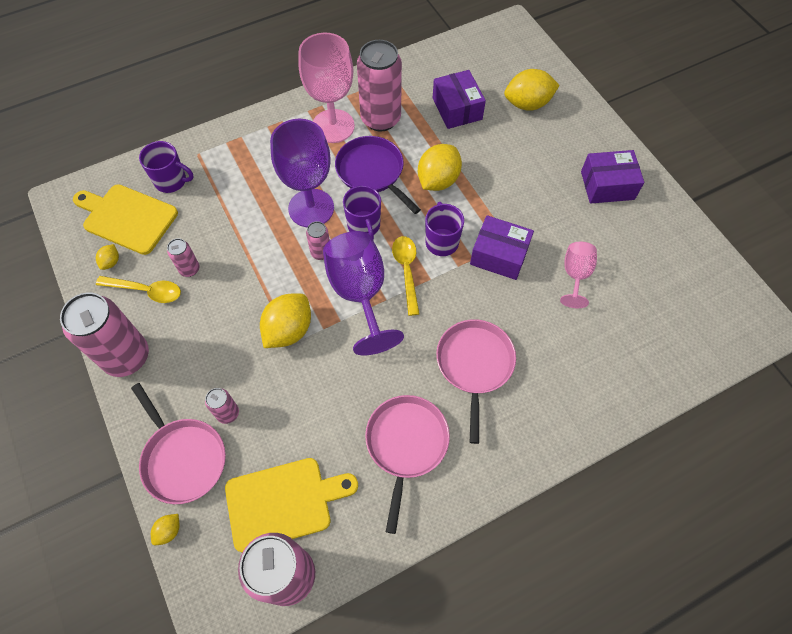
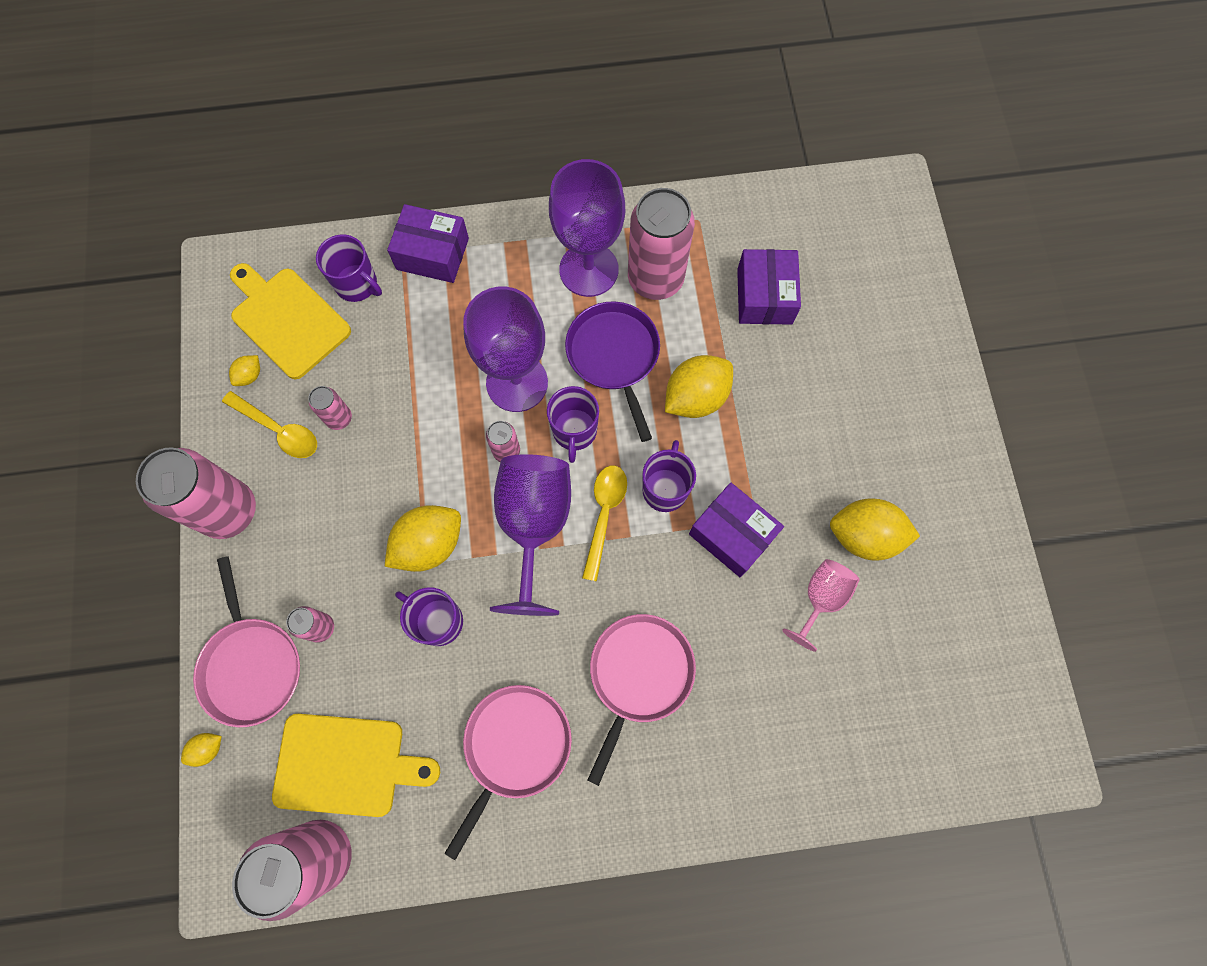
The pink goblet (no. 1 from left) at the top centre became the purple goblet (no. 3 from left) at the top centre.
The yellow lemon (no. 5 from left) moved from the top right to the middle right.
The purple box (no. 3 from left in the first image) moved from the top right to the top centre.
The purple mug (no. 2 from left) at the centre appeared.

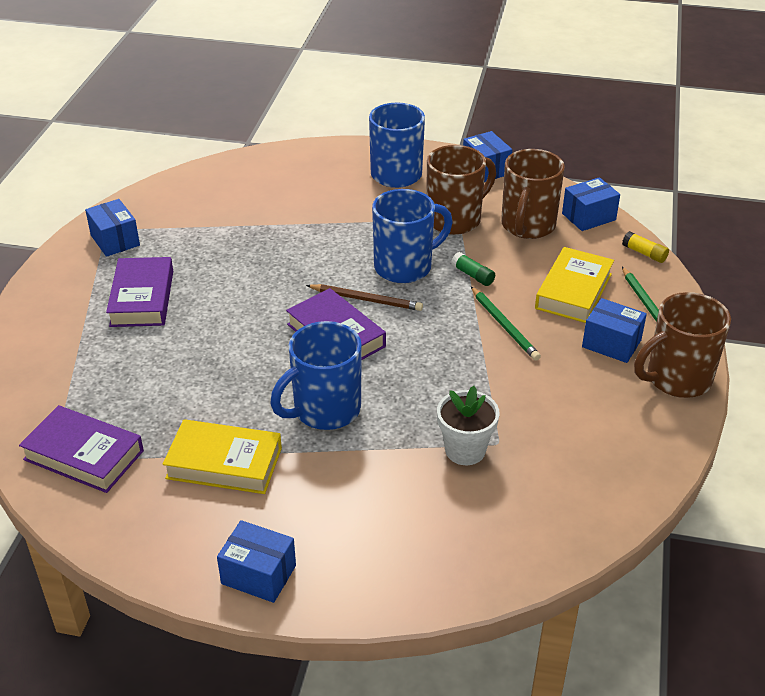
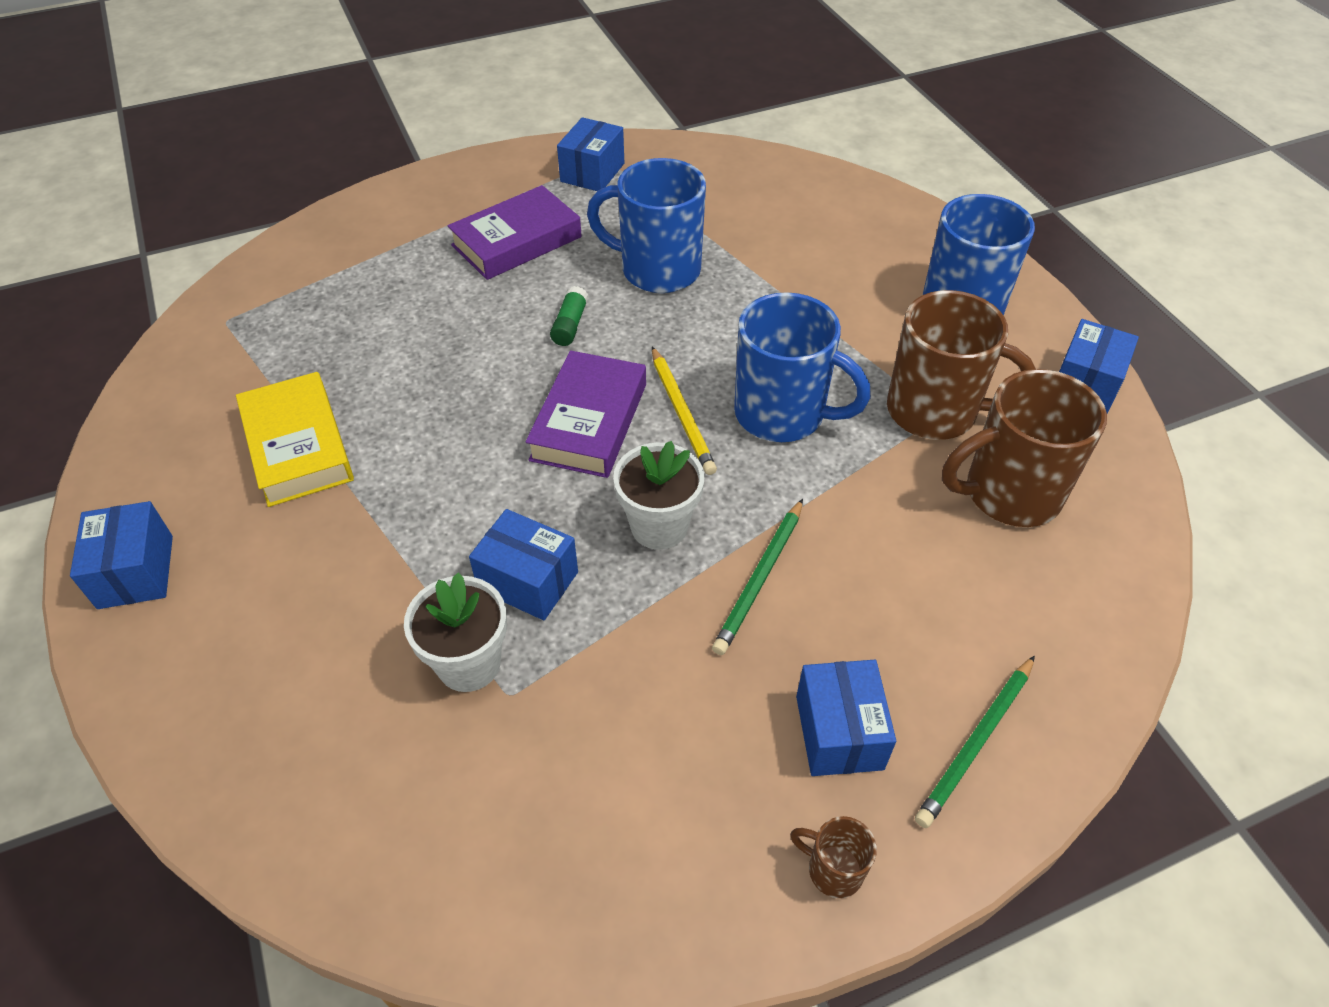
The purple book (no. 1 from left) at the middle left disappeared.
The blue mug (no. 1 from left) moved from the centre to the top centre.
The brown pencil at the centre became the yellow pencil at the centre.
The green glue stick moved from the centre to the top centre.
The yellow book (no. 2 from left) at the middle right disappeared.
The blue box (no. 4 from left in the first image) moved from the top right to the centre.
The yellow glue stick at the middle right disappeared.
The brown mug (no. 3 from left in the first image) at the middle right changed to 0.44 times the size.
The white flower pot (no. 2 from left) at the centre appeared.

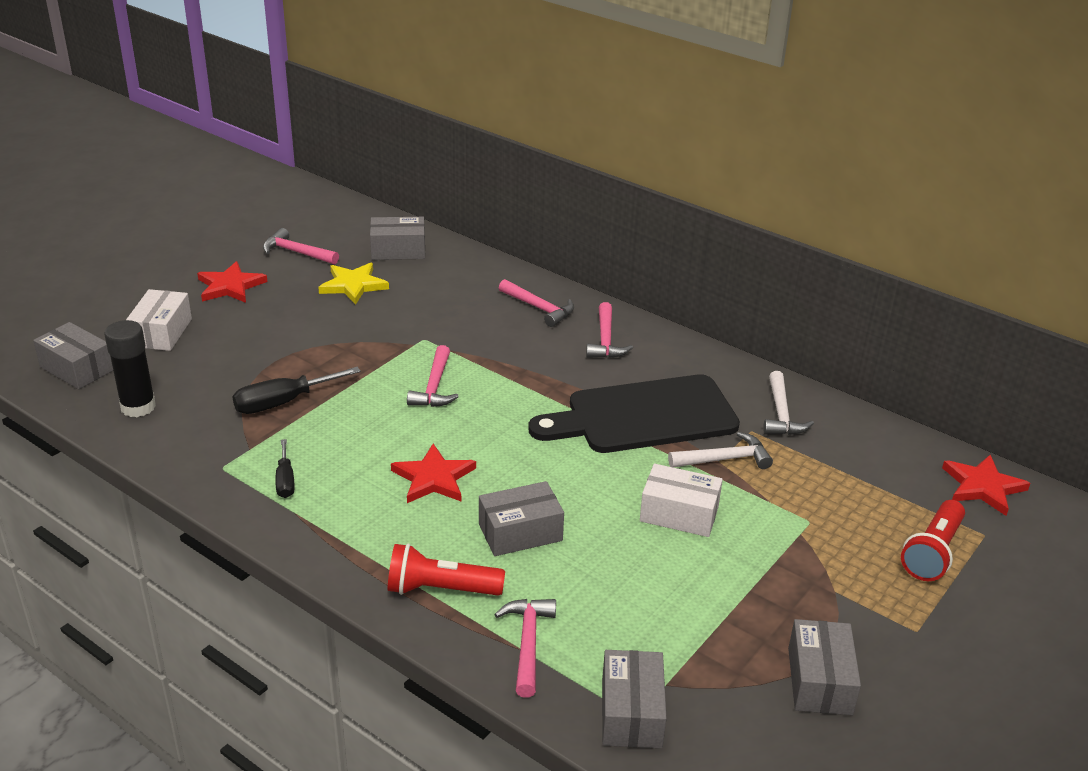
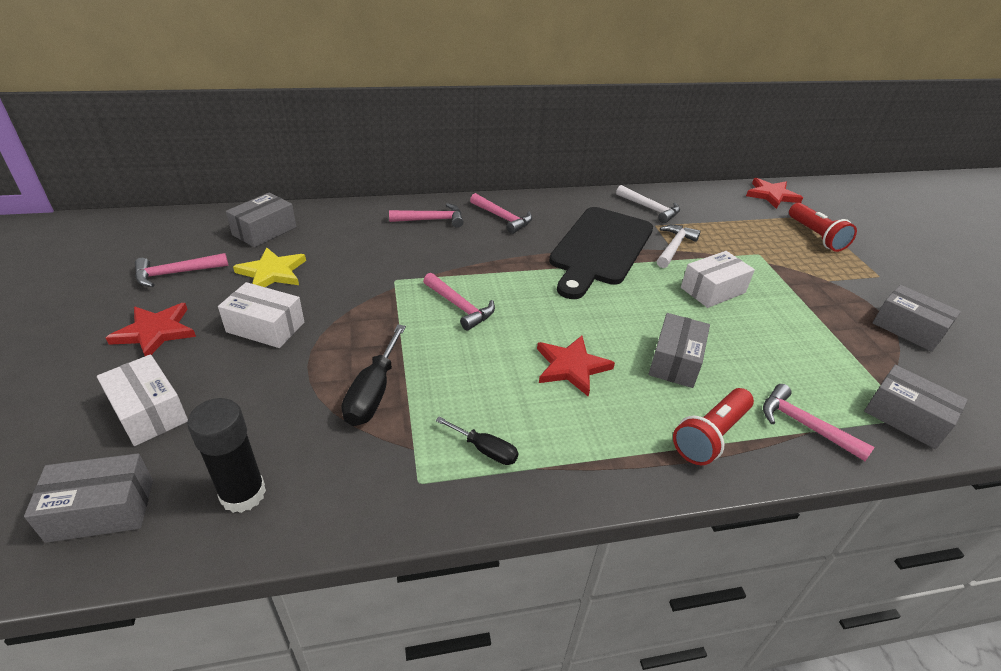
The white box (no. 2 from left) at the middle left appeared.

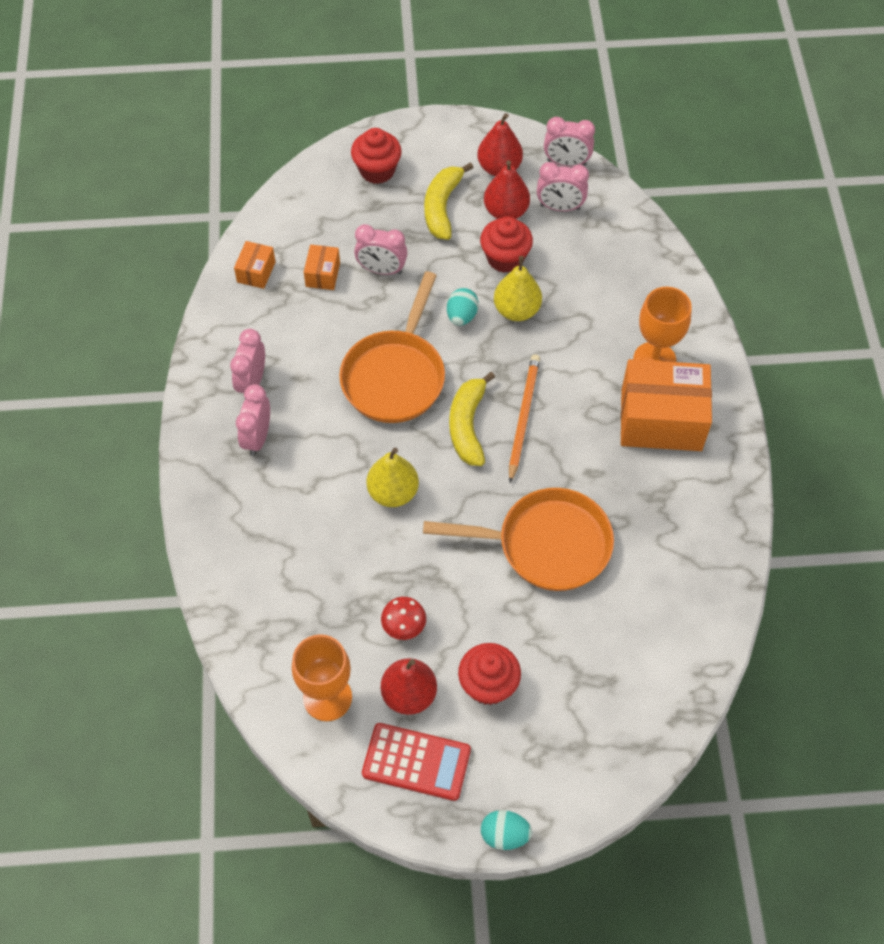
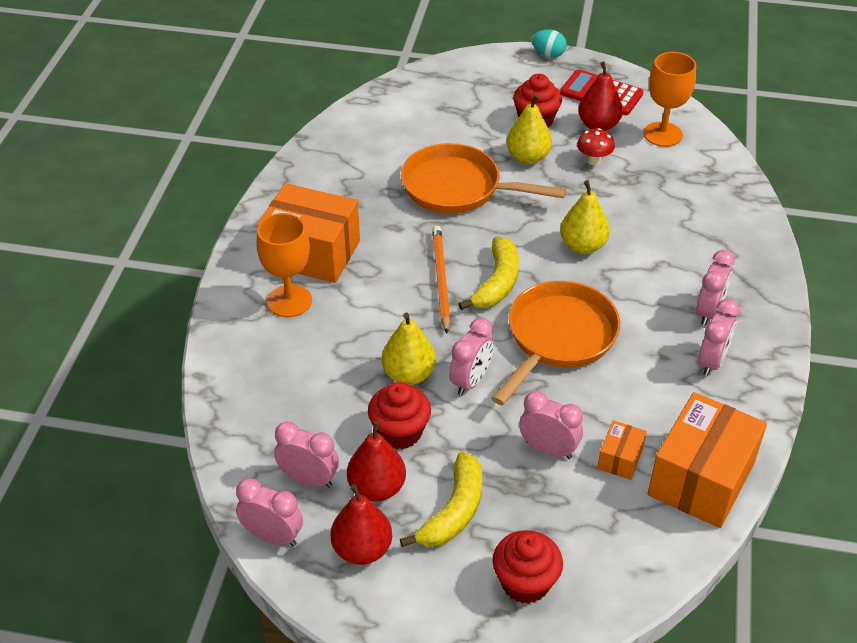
The orange box (no. 1 from left in the first image) at the top left changed to 2.18 times the size.
The turquoise egg (no. 1 from left) at the top centre was replaced by the pink clock (no. 3 from left) at the centre.
The orange pencil at the centre turned 150 degrees clockwise.
The yellow pear (no. 2 from left) at the top centre appeared.

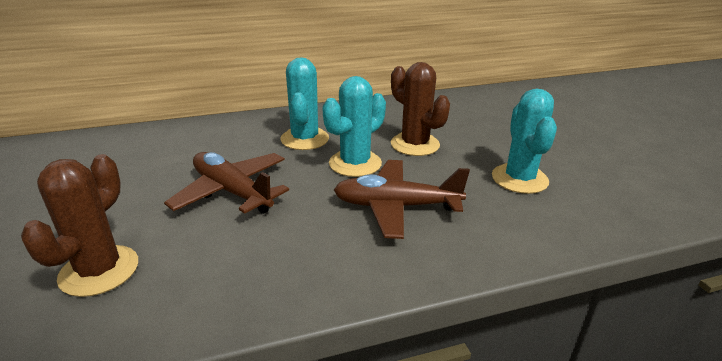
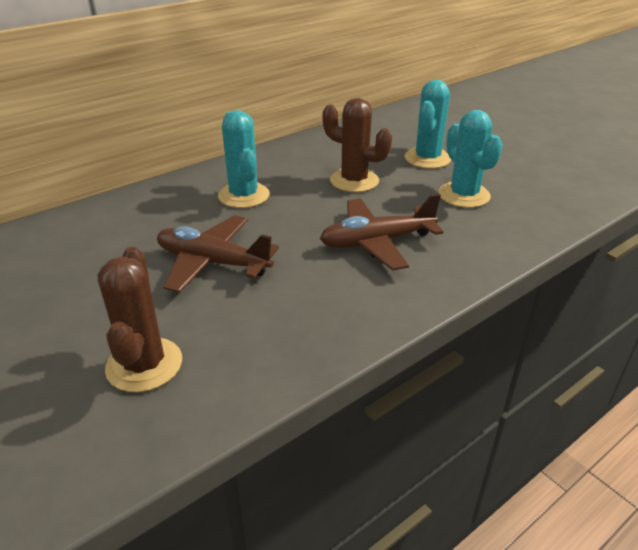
The turquoise cactus (no. 2 from left) moved from the centre to the top right.

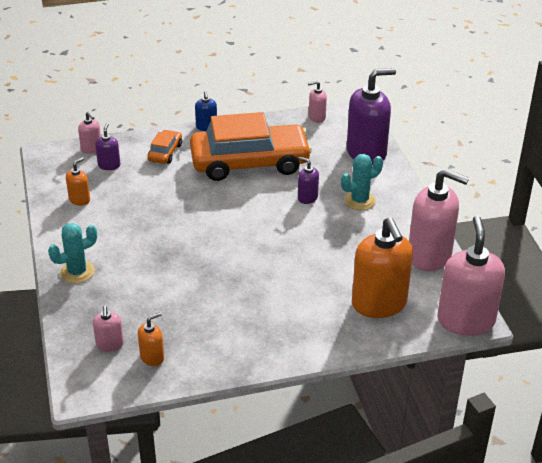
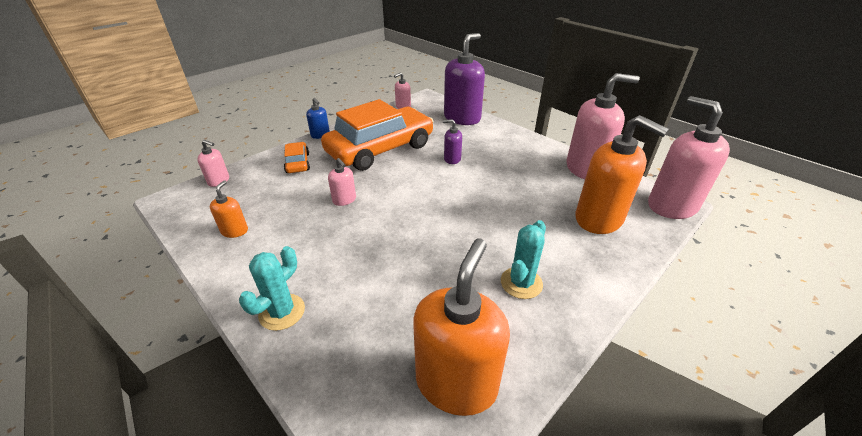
The pink soap dispenser (no. 2 from left) moved from the bottom left to the centre.
The purple soap dispenser (no. 1 from left) at the top left disappeared.
The orange soap dispenser (no. 2 from left) at the bottom left changed to 2.15 times the size.
The turquoise cactus (no. 2 from left) moved from the middle right to the centre.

▶ _EXERCISE GOAL_: Please print, exactly as given, the lines running from the beginning of the listing through the line containing "The purple box", omitting each picture.

▶ _RESPONSE BOX_:
The pink goblet (no. 1 from left) at the top centre became the purple goblet (no. 3 from left) at the top centre.
The yellow lemon (no. 5 from left) moved from the top right to the middle right.
The purple box (no. 3 from left in the first image) moved from the top right to the top centre.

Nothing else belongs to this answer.